§ WORK INSTRUCTION: Find all the lines in the material below with the word "black", and copy them.

§ RECORDED INFORMATION:
▬▬▬

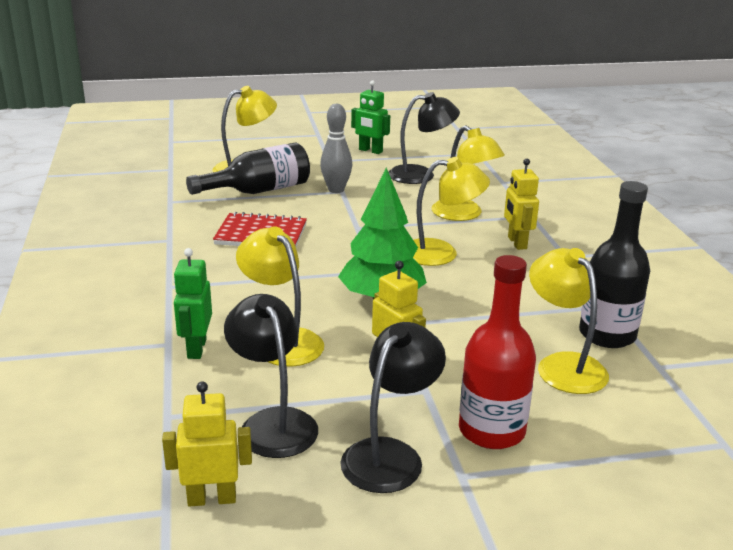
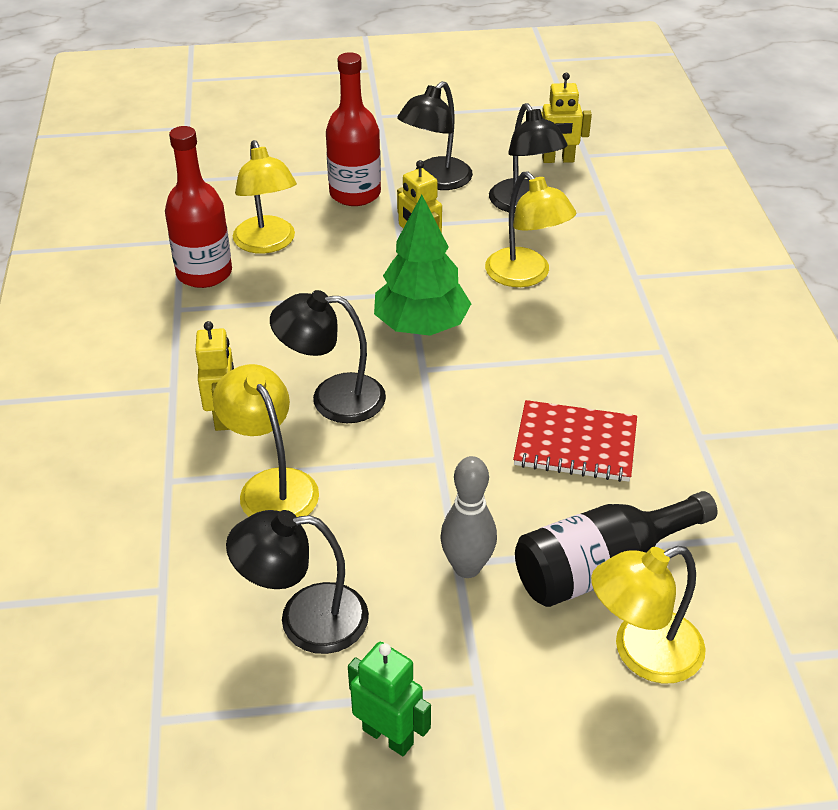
camera: 175 degrees left, 15 degrees up
(196, 348) = (606, 270): green robot -> none
(441, 253) = (332, 398): yellow lamp -> black lamp
(607, 335) = (204, 273): black bottle -> red bottle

▬▬▬

§ ANSWER SPACE:
(441, 253) = (332, 398): yellow lamp -> black lamp
(607, 335) = (204, 273): black bottle -> red bottle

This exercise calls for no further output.